═════ Input data

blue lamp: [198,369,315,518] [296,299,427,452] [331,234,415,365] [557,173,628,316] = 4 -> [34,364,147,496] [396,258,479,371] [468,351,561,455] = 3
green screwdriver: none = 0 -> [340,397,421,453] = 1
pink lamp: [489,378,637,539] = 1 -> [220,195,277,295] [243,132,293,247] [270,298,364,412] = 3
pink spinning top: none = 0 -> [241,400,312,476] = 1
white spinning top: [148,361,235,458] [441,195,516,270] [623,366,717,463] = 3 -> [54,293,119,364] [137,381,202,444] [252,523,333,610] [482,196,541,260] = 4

══════════
═════ Input data

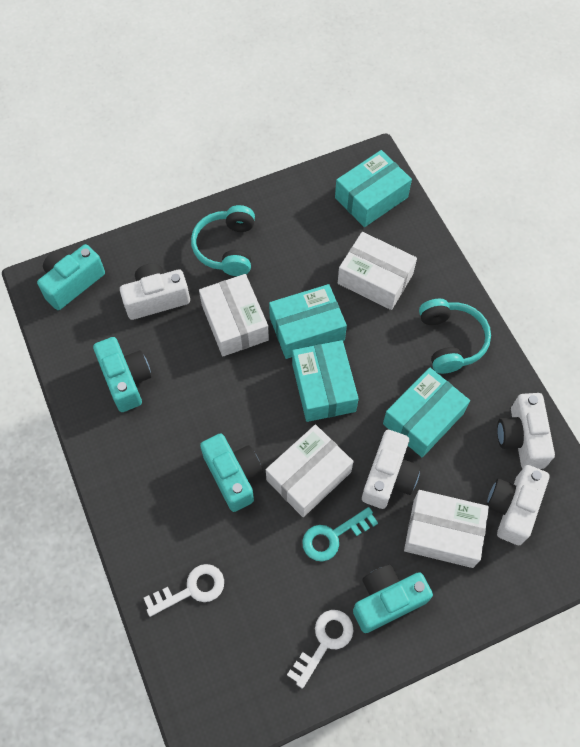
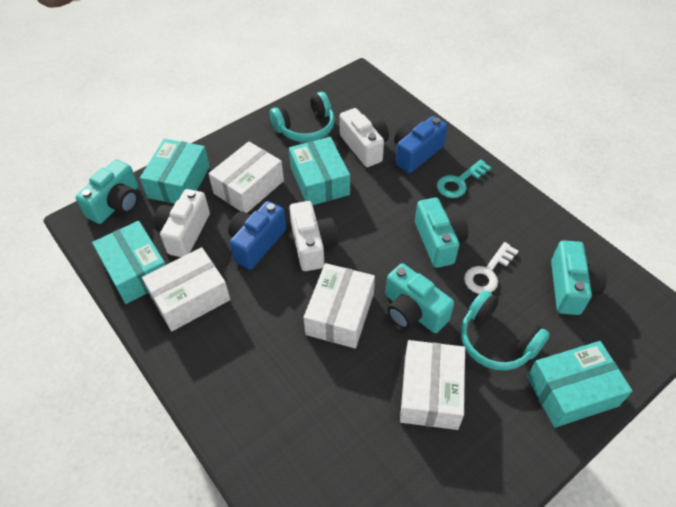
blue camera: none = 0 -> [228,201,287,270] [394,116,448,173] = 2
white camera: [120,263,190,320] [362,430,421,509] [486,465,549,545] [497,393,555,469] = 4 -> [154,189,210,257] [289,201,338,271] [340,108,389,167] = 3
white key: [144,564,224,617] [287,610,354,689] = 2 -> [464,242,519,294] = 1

══════════

From the records above, quote only the lines running from the line with "blue camera: none" to the line with "white key: [144,564,224,617]", both lines included.

blue camera: none = 0 -> [228,201,287,270] [394,116,448,173] = 2
white camera: [120,263,190,320] [362,430,421,509] [486,465,549,545] [497,393,555,469] = 4 -> [154,189,210,257] [289,201,338,271] [340,108,389,167] = 3
white key: [144,564,224,617] [287,610,354,689] = 2 -> [464,242,519,294] = 1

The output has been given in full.